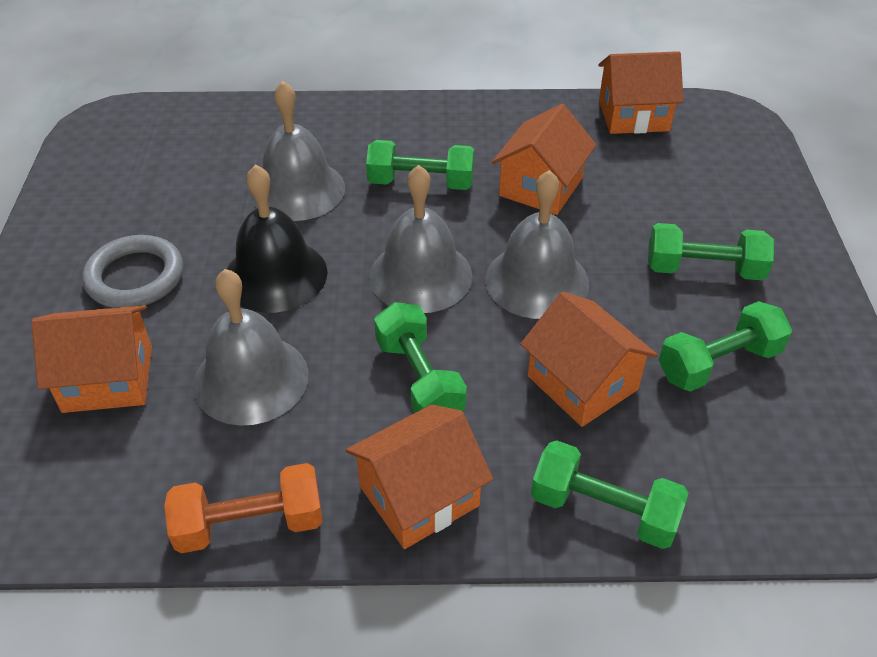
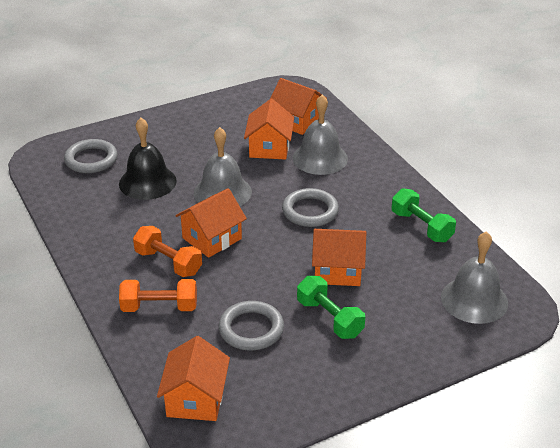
green dumbbell: 5 -> 2
grey bell: 4 -> 3
grey ring: 1 -> 3
orange dumbbell: 1 -> 2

# [Your objective]
Pictures in the listing above must be skipped; everything else should be copied exactly.

# [Answer section]
green dumbbell: 5 -> 2
grey bell: 4 -> 3
grey ring: 1 -> 3
orange dumbbell: 1 -> 2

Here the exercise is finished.